:: Data to process ::

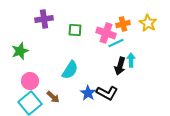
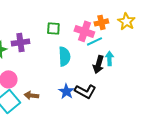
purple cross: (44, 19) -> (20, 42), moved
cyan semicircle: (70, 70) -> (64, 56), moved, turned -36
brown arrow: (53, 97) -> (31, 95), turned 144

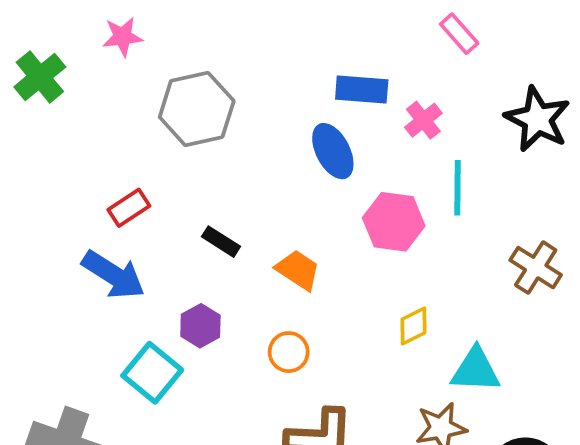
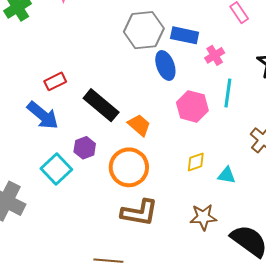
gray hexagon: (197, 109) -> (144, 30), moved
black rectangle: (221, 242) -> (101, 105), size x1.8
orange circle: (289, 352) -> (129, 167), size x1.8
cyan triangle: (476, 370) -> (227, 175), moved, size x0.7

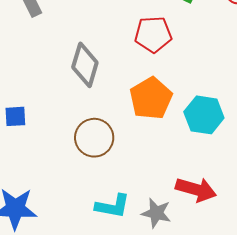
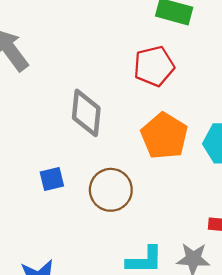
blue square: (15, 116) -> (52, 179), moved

:::

Problem description
Wherever an image appears, omit it, and retype everything else in the entries exactly.

Output
purple cross: (44, 19) -> (20, 42), moved
cyan semicircle: (70, 70) -> (64, 56), moved, turned -36
brown arrow: (53, 97) -> (31, 95), turned 144

gray hexagon: (197, 109) -> (144, 30), moved
black rectangle: (221, 242) -> (101, 105), size x1.8
orange circle: (289, 352) -> (129, 167), size x1.8
cyan triangle: (476, 370) -> (227, 175), moved, size x0.7

blue square: (15, 116) -> (52, 179), moved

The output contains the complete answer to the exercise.